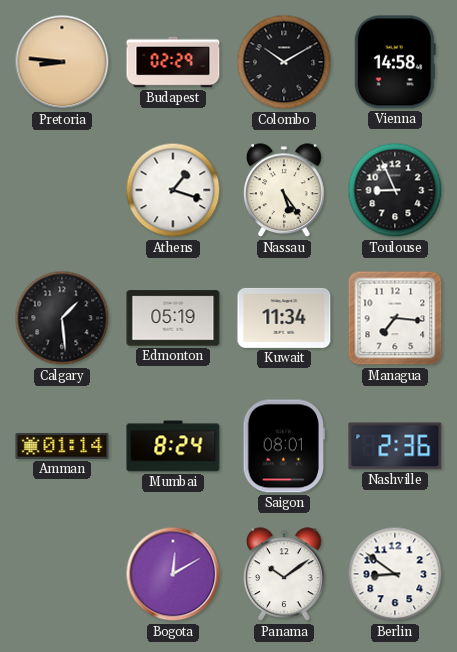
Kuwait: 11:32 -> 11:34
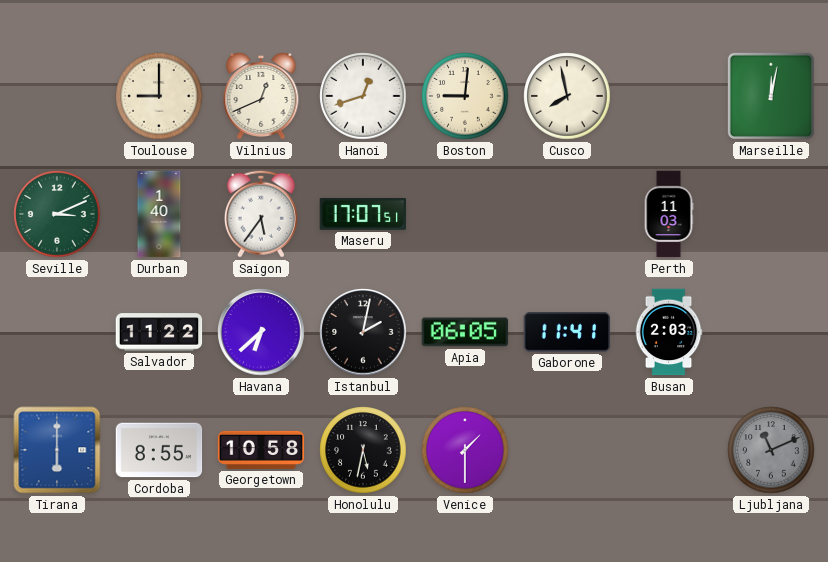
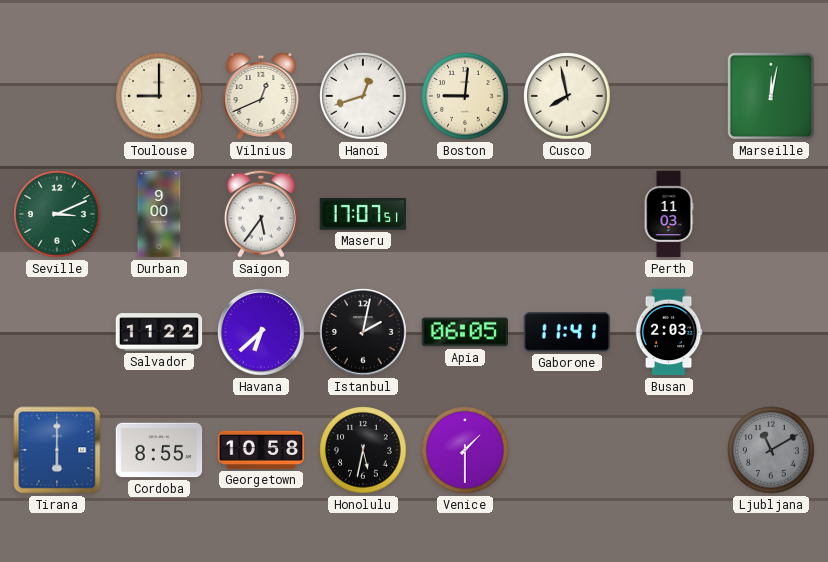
Durban: 1:40 -> 9:00
Ljubljana: 11:11 -> 11:10
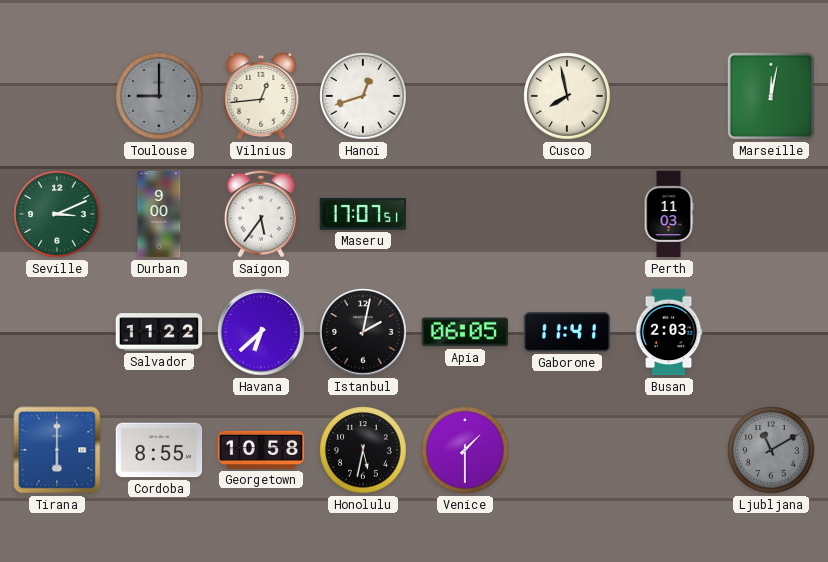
Toulouse dial: cream -> grey
Vilnius: 12:41 -> 12:44
Boston: 9:01 -> none
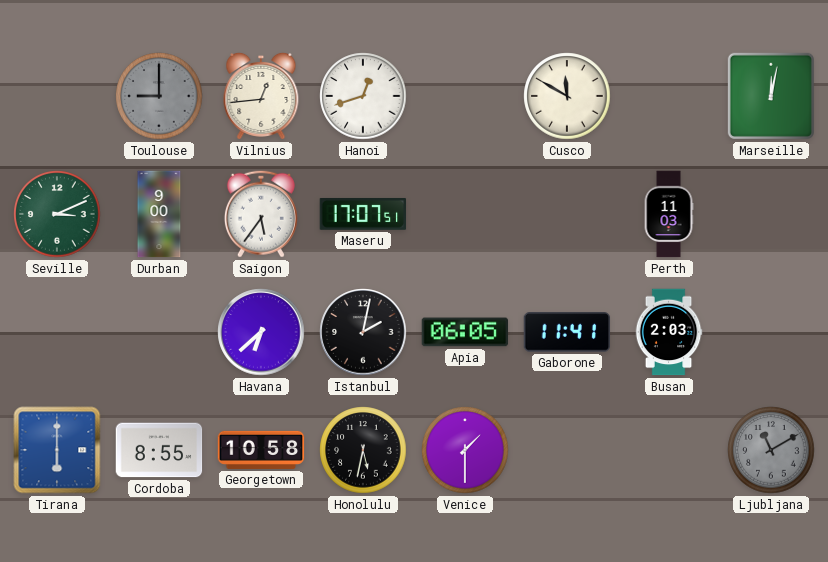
Cusco: 7:58 -> 11:50
Salvador: 11:22 -> none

Task prompt —
Quote every line of text in the data above word for word, leaving out the pictures.

Problem solution —
Kuwait: 11:32 -> 11:34
Durban: 1:40 -> 9:00
Ljubljana: 11:11 -> 11:10
Toulouse dial: cream -> grey
Vilnius: 12:41 -> 12:44
Boston: 9:01 -> none
Cusco: 7:58 -> 11:50
Salvador: 11:22 -> none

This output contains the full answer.